Edit tracking data:

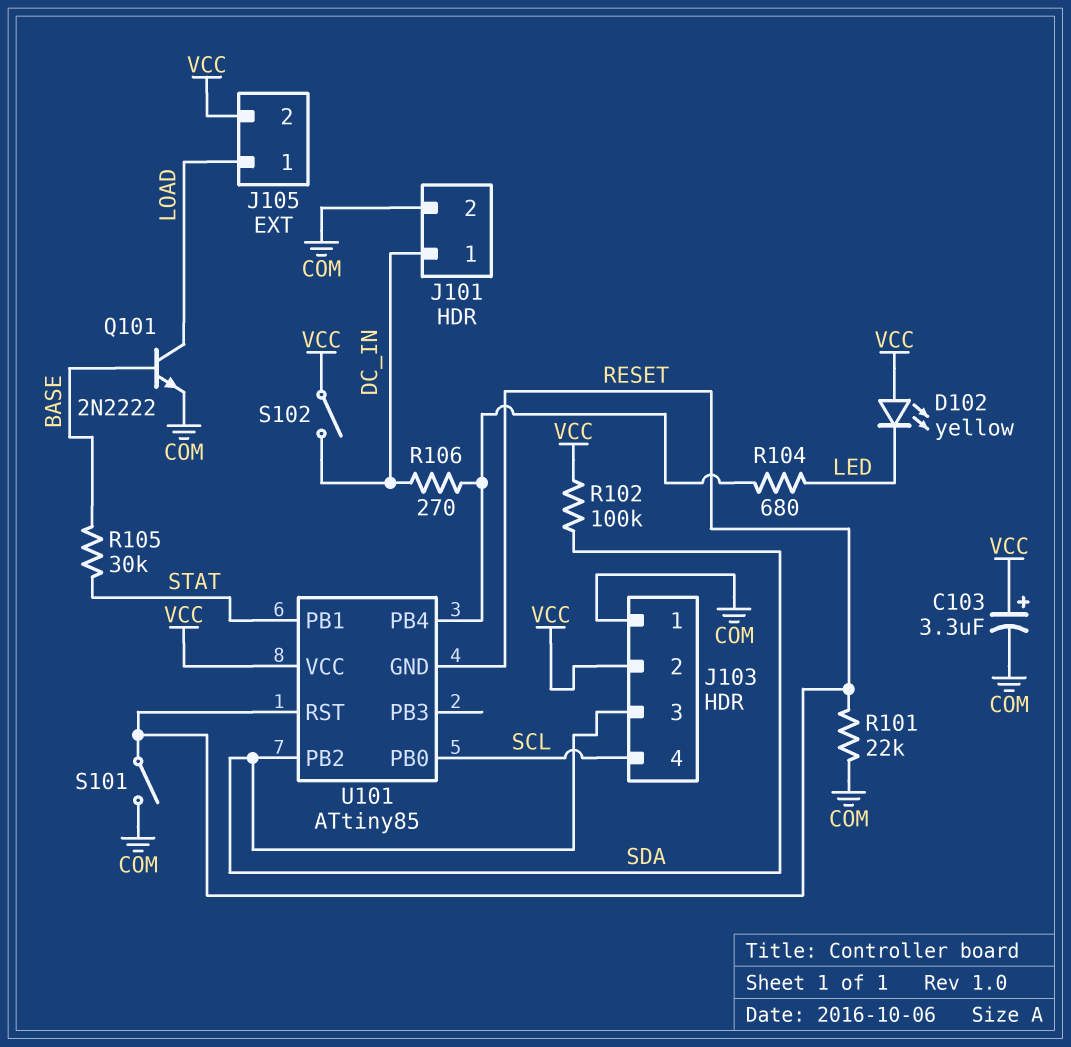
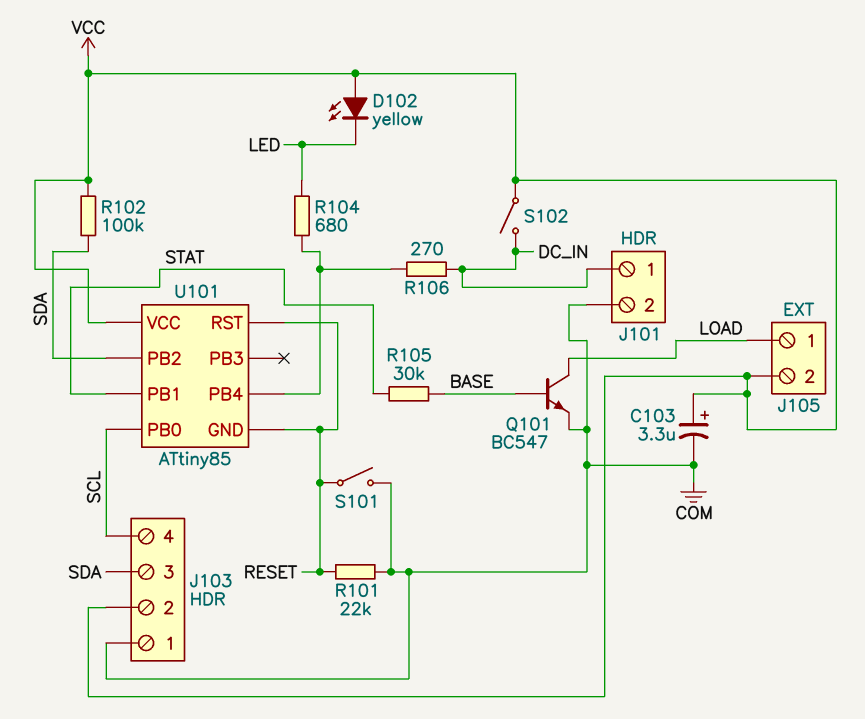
Q101: NPN 2N2222 (B BASE, C LOAD, E COM) -> NPN BC547 (B BASE, C LOAD, E COM)

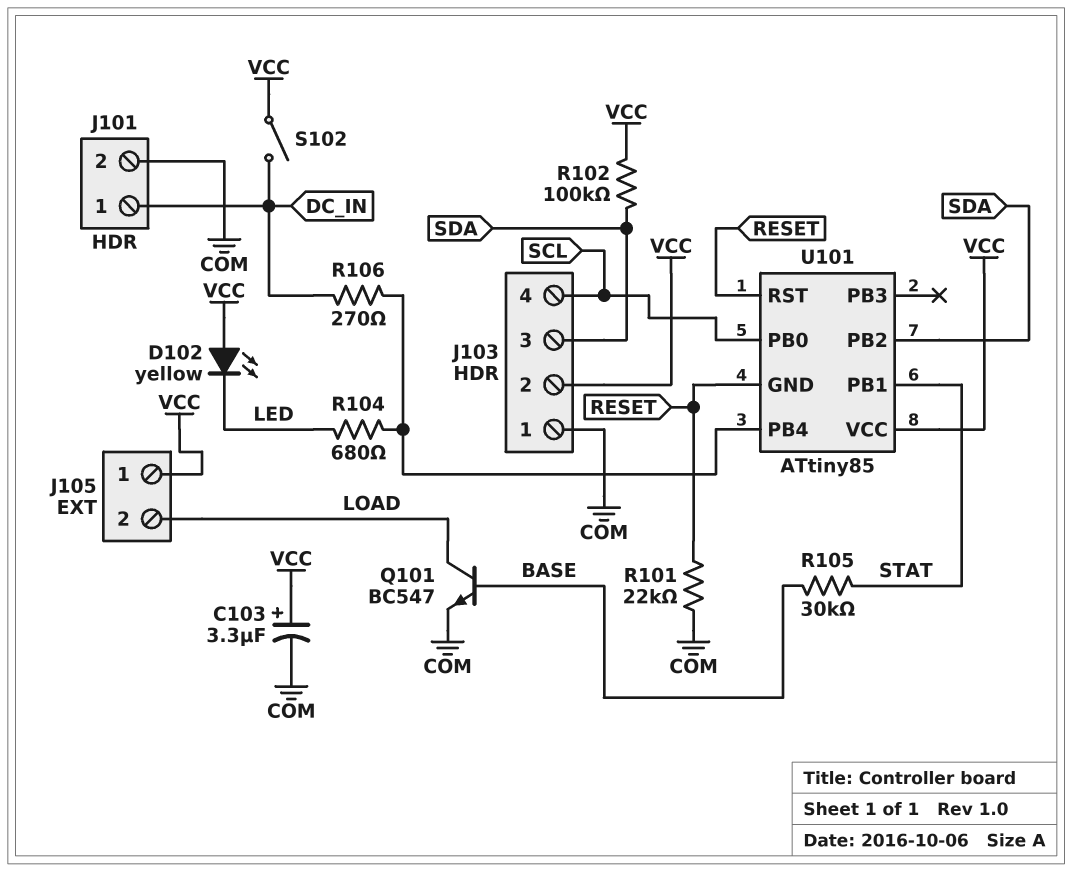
J105 pin 1: LOAD -> VCC
J105 pin 2: VCC -> LOAD
S101: switch (COM, RESET) -> none

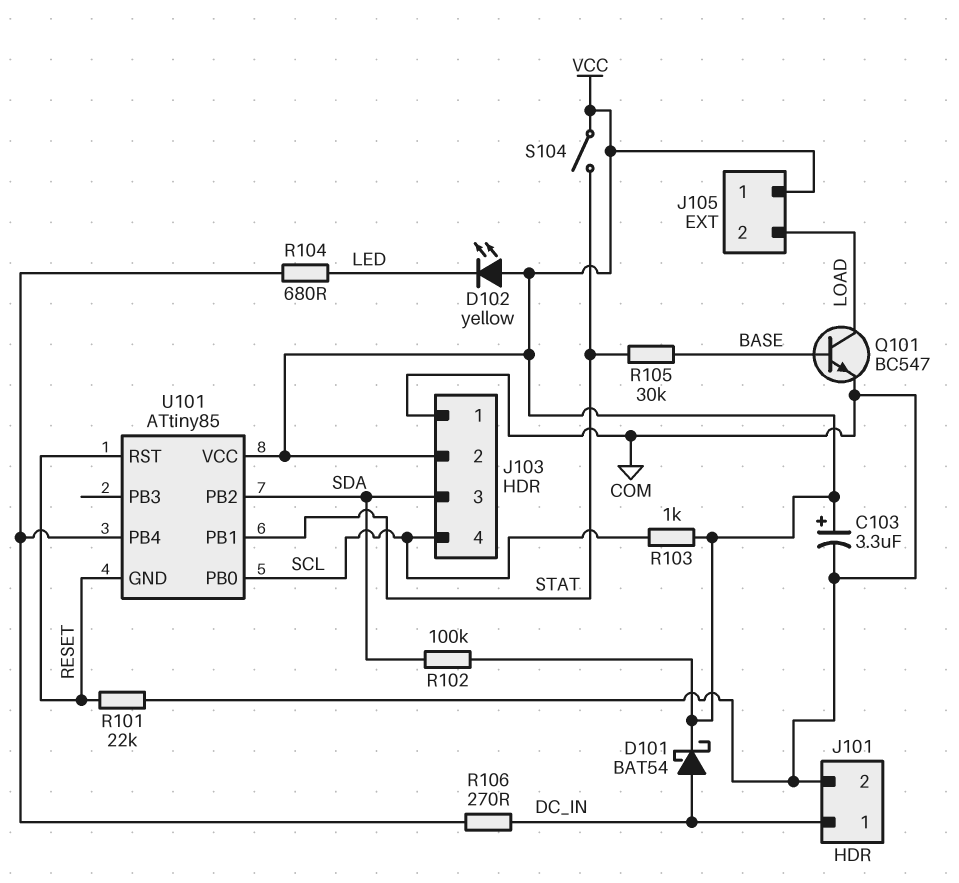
D101: none -> schottky BAT54 (A DC_IN, K VCC)
R103: none -> 1k (SCL, VCC)
S102: switch (DC_IN, VCC) -> none
S104: none -> switch (STAT, VCC)

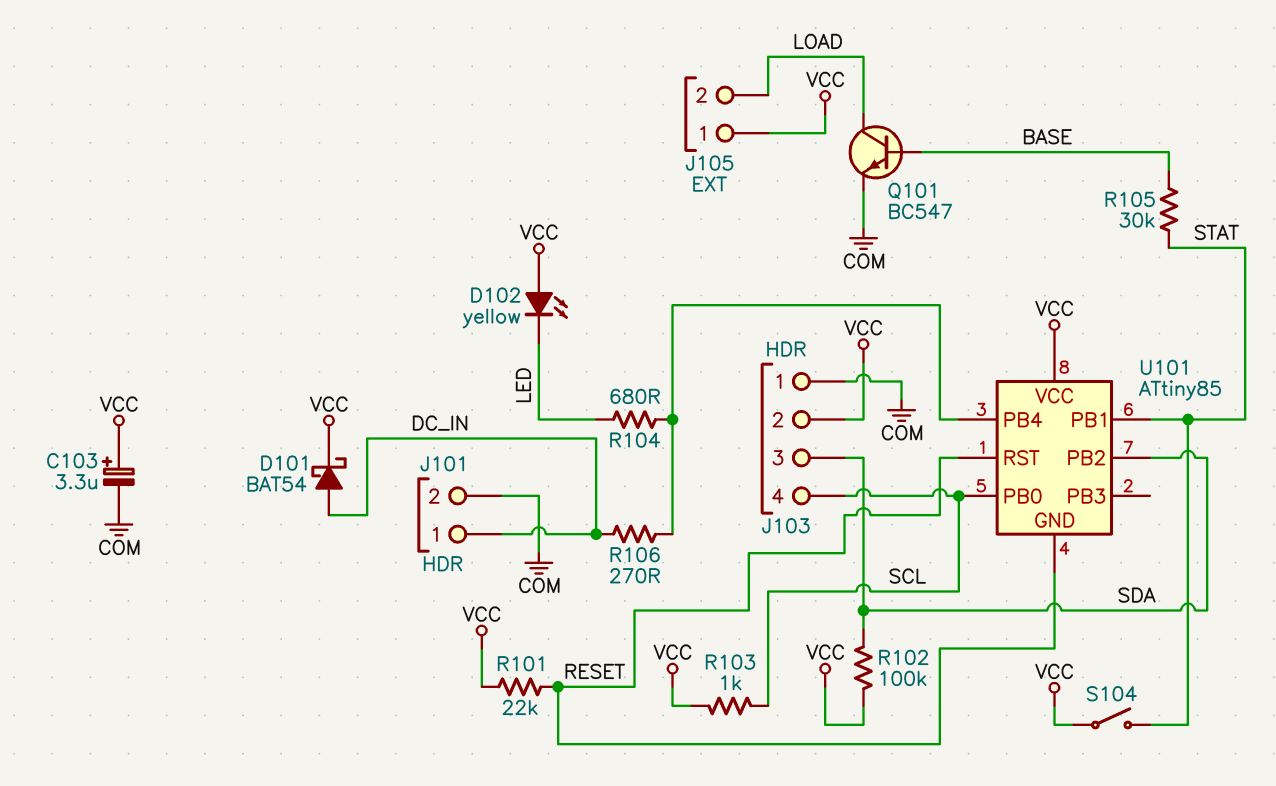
R101: 22k (COM, RESET) -> 22k (RESET, VCC)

* TASK DETAILS
Now write out the data word for word, skipping every picture in it.

* EXERCISE RESULT
Q101: NPN 2N2222 (B BASE, C LOAD, E COM) -> NPN BC547 (B BASE, C LOAD, E COM)

J105 pin 1: LOAD -> VCC
J105 pin 2: VCC -> LOAD
S101: switch (COM, RESET) -> none

D101: none -> schottky BAT54 (A DC_IN, K VCC)
R103: none -> 1k (SCL, VCC)
S102: switch (DC_IN, VCC) -> none
S104: none -> switch (STAT, VCC)

R101: 22k (COM, RESET) -> 22k (RESET, VCC)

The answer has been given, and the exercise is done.